AIM OF THE EXERCISE: One part of the entries below is wanted: the lines from the one containing "(621, 386) = (638, 190): turquoise" through the one containing "(681, 439) = (654, 150): turquoise". Write those out exactly and nothing else.

TASK INPUTS:
────────────────

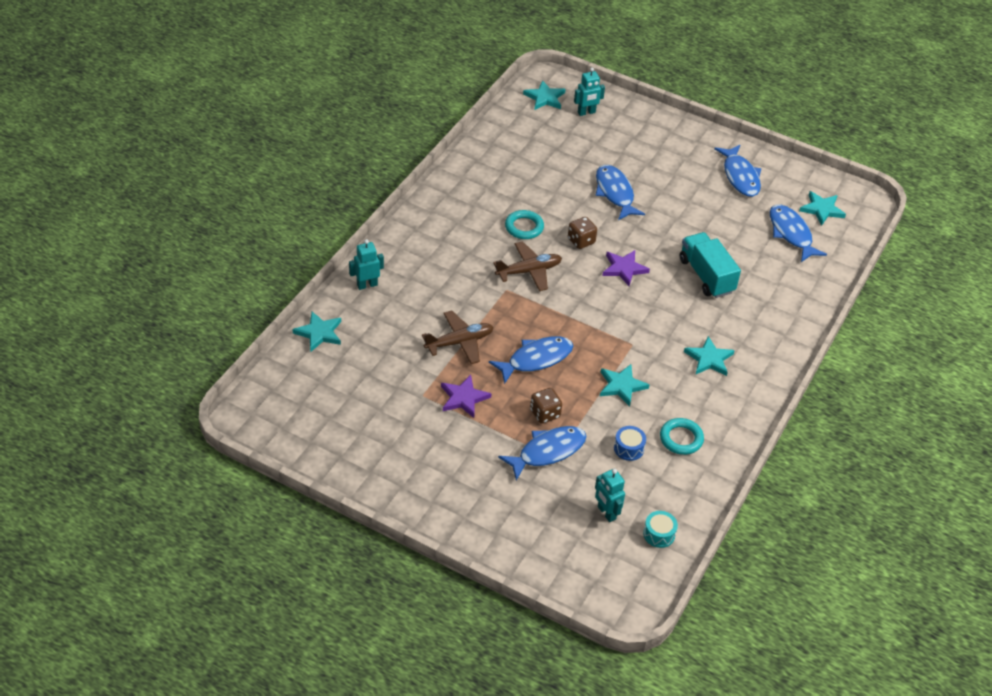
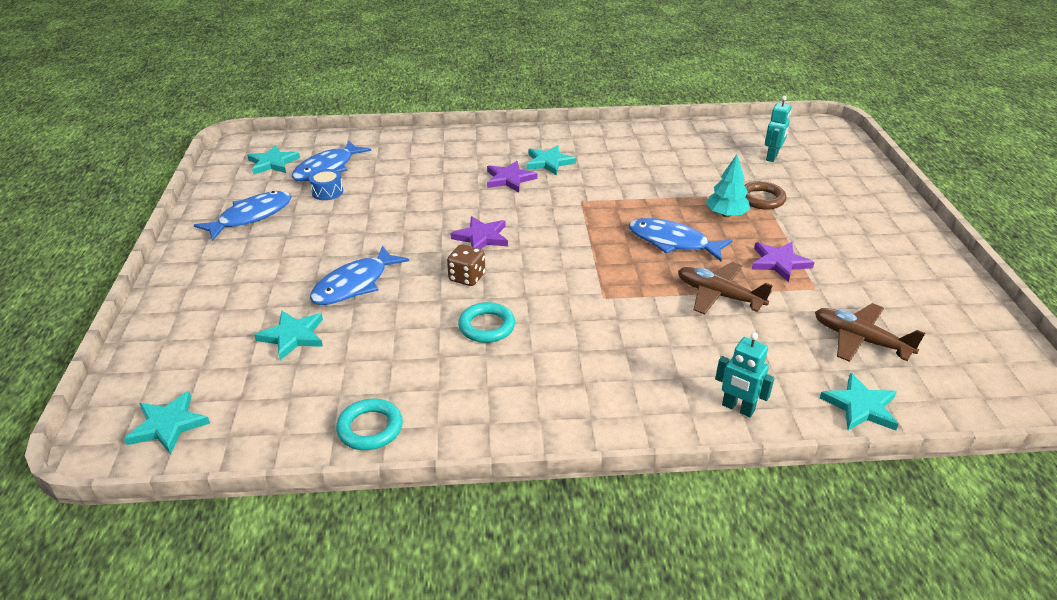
camera: 120 degrees left, 10 degrees down
(529, 271) = (557, 293): brown plane -> brown plane (860, 340)
(545, 414) = (726, 214): brown dice -> turquoise tree
(547, 452) = (761, 199): blue fish -> brown ring
(586, 112) = (186, 368): turquoise robot -> none
(621, 386) = (638, 190): turquoise star -> turquoise star (293, 336)
(628, 448) = (698, 167): blue drum -> blue drum (327, 192)
(659, 534) = (753, 134): turquoise drum -> none
(681, 439) = (654, 150): turquoise ring -> turquoise ring (370, 428)
(698, 322) = (509, 179): none -> purple star
(706, 276) = (439, 192): turquoise truck -> none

────────────────

WRITTEN REPLY:
(621, 386) = (638, 190): turquoise star -> turquoise star (293, 336)
(628, 448) = (698, 167): blue drum -> blue drum (327, 192)
(659, 534) = (753, 134): turquoise drum -> none
(681, 439) = (654, 150): turquoise ring -> turquoise ring (370, 428)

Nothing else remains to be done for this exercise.